▶ TASK DETAILS
Where the material below has a line containing "(328, 156) = (553, 263): yellow", start repeating exactly, and keep going through the line containing "(492, 155) = (772, 513): none -> brown nut", with no other lines.

▶ RECORDS PROVIDED

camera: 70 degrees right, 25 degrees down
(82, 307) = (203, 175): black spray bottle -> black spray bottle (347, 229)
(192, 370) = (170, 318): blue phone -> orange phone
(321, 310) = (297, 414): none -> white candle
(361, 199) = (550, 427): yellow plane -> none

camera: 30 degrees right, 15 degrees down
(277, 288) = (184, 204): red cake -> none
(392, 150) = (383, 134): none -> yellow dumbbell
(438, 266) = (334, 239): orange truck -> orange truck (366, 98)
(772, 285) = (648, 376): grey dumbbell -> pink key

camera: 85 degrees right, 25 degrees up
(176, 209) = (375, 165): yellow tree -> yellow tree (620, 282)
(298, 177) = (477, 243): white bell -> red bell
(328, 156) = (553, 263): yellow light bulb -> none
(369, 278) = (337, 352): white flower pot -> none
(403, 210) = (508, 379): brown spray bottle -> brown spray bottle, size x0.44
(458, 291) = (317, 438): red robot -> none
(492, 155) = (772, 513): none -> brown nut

==

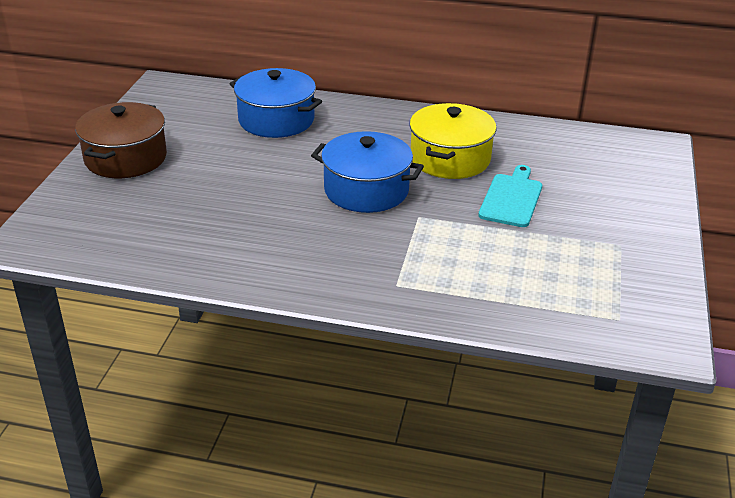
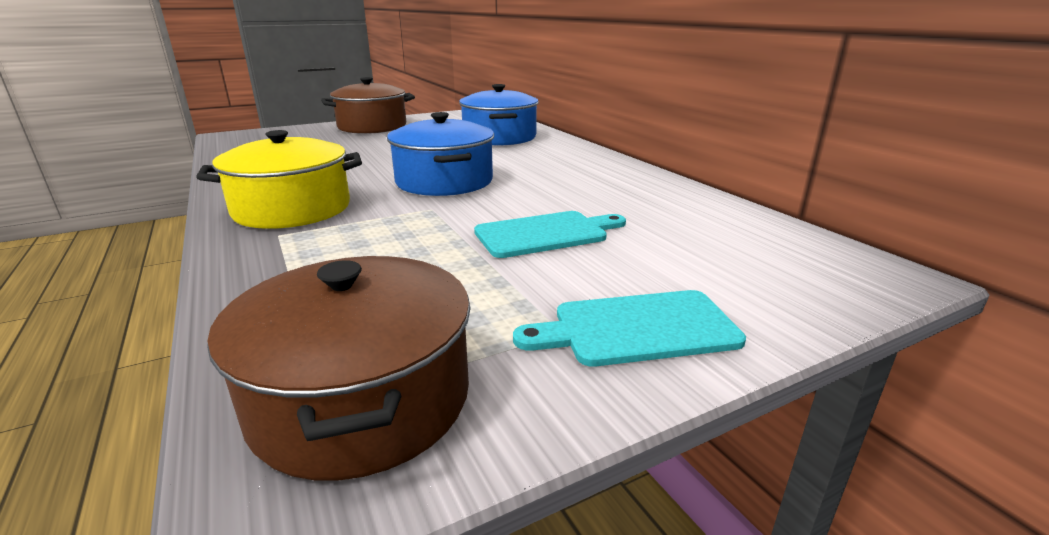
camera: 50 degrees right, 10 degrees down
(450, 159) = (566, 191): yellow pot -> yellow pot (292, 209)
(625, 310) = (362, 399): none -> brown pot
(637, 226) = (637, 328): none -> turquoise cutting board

▶ ANSWER BELOW
(328, 156) = (553, 263): yellow light bulb -> none
(369, 278) = (337, 352): white flower pot -> none
(403, 210) = (508, 379): brown spray bottle -> brown spray bottle, size x0.44
(458, 291) = (317, 438): red robot -> none
(492, 155) = (772, 513): none -> brown nut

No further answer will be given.